"""

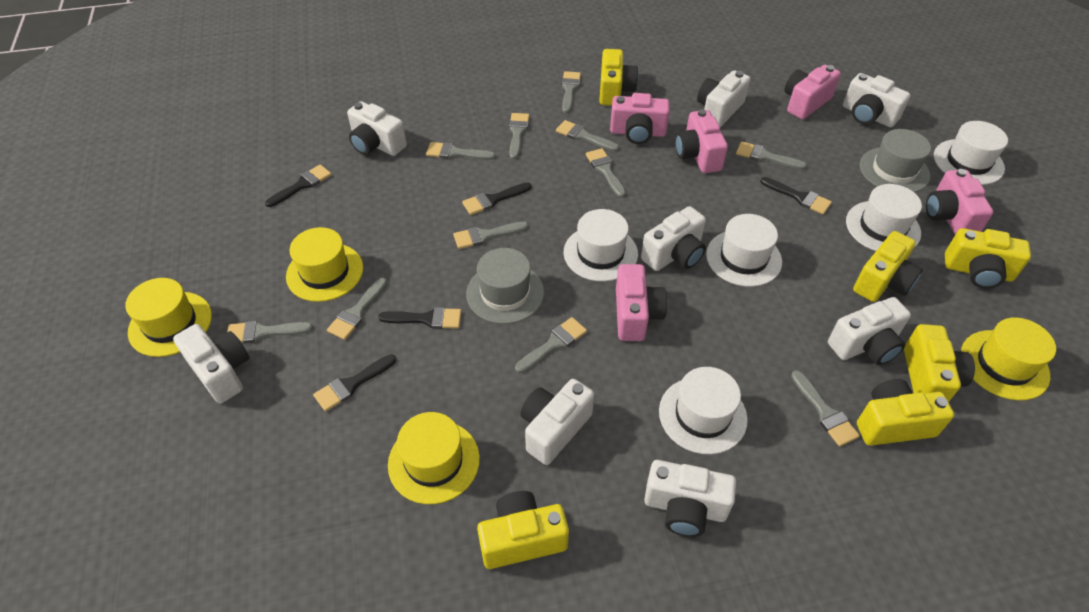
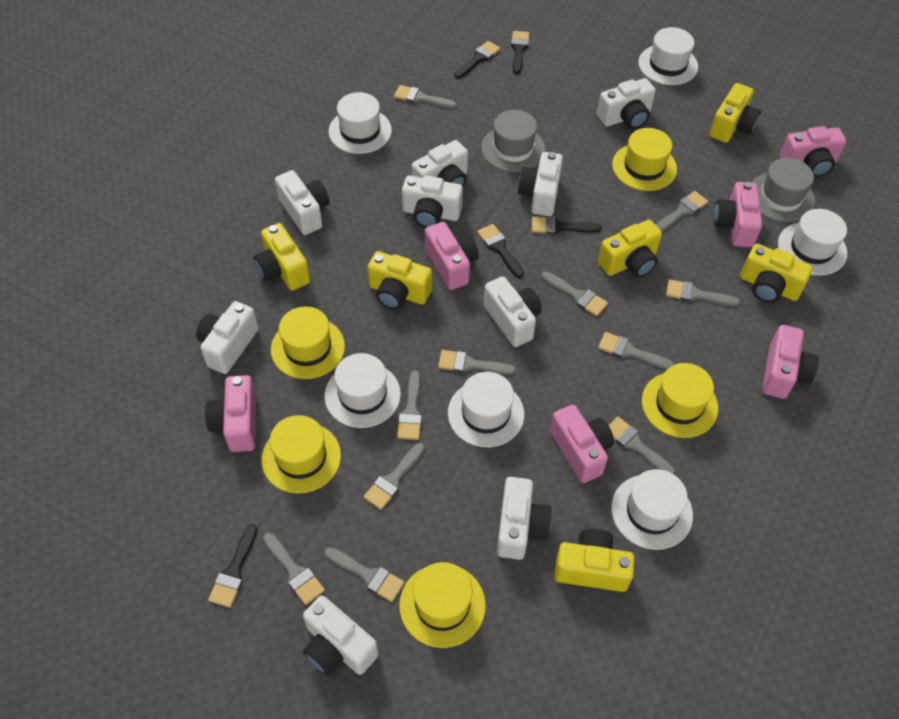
pink camera: 5 -> 6
white camera: 8 -> 9
white hat: 5 -> 6
yellow hat: 4 -> 5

"""

What you have to do: What you give back must match the material word for word, with no images included.

Result of this exercise:
pink camera: 5 -> 6
white camera: 8 -> 9
white hat: 5 -> 6
yellow hat: 4 -> 5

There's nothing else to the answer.